»»

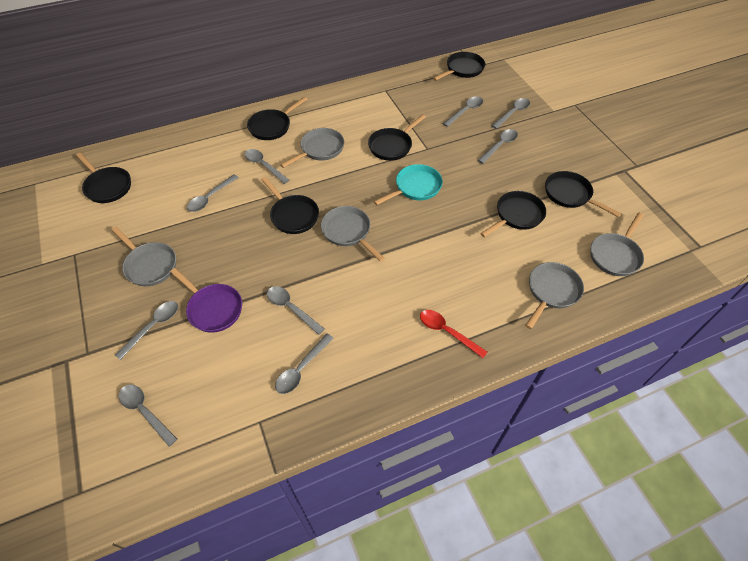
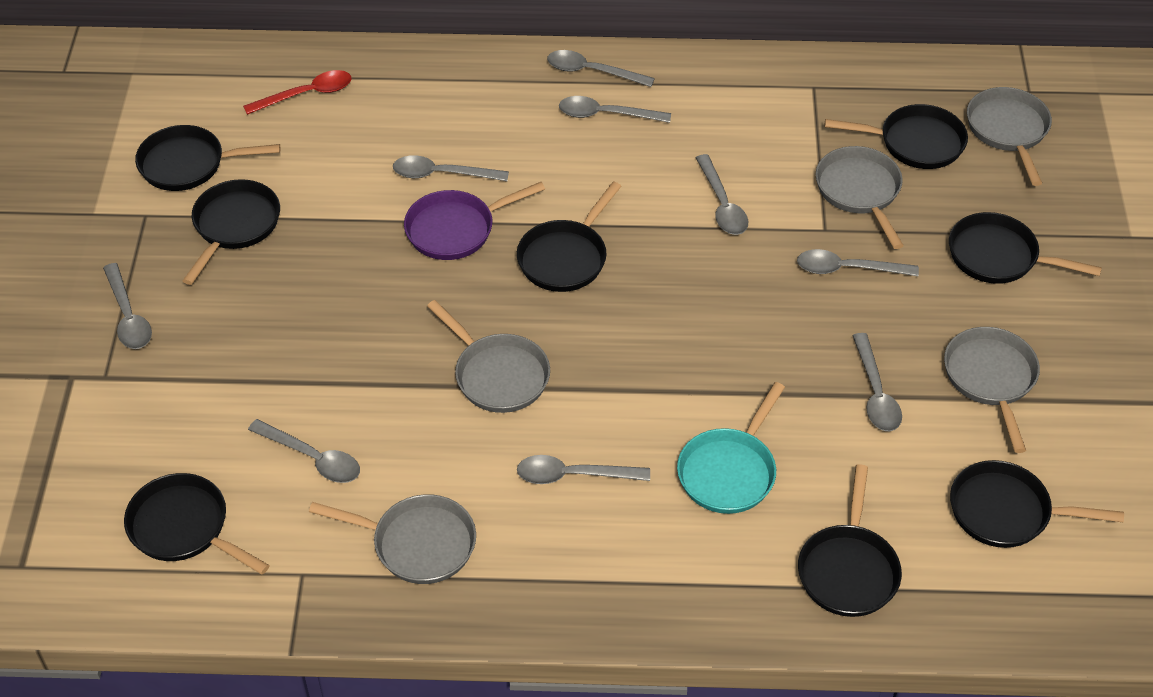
black pan: [76,153,131,203] [247,97,307,140] [261,177,319,234] [368,114,426,161] [433,52,485,81] [480,191,546,237] [545,171,622,217] = 7 -> [124,473,270,575] [135,125,280,191] [183,179,280,285] [517,182,621,292] [798,464,902,617] [825,104,968,169] [949,212,1102,284] [950,460,1124,548] = 8

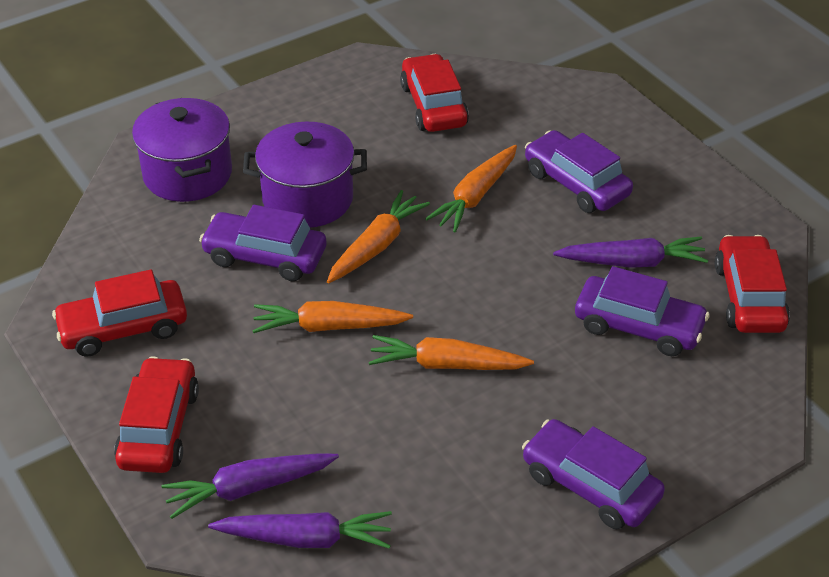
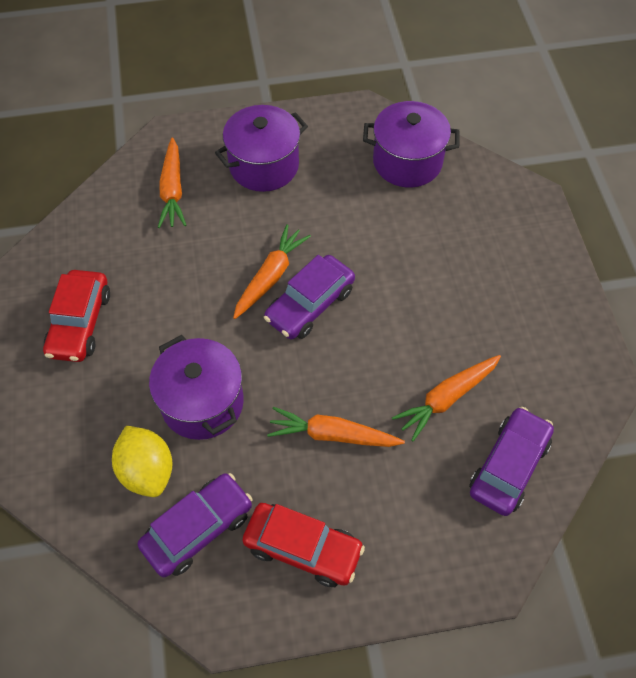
purple car: [199,205,326,281] [522,419,665,529] [525,130,633,213] [575,266,710,356] = 4 -> [138,473,253,577] [264,255,355,339] [469,407,554,516] = 3
purple carrot: [161,453,339,519] [208,511,392,549] [553,237,708,268] = 3 -> none = 0
purple pot: [132,98,232,202] [243,122,367,228] = 2 -> [149,335,244,440] [215,105,308,192] [363,101,459,188] = 3
red car: [52,269,187,357] [114,356,199,473] [400,54,469,132] [715,235,790,333] = 4 -> [43,270,110,362] [242,503,365,587] = 2
yellow lemon: none = 0 -> [112,426,172,497] = 1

««

*TASK:*
All lines of the data above that include the word "none" must be shown.

*RESULT FOR THIS EXERCISE:*
purple carrot: [161,453,339,519] [208,511,392,549] [553,237,708,268] = 3 -> none = 0
yellow lemon: none = 0 -> [112,426,172,497] = 1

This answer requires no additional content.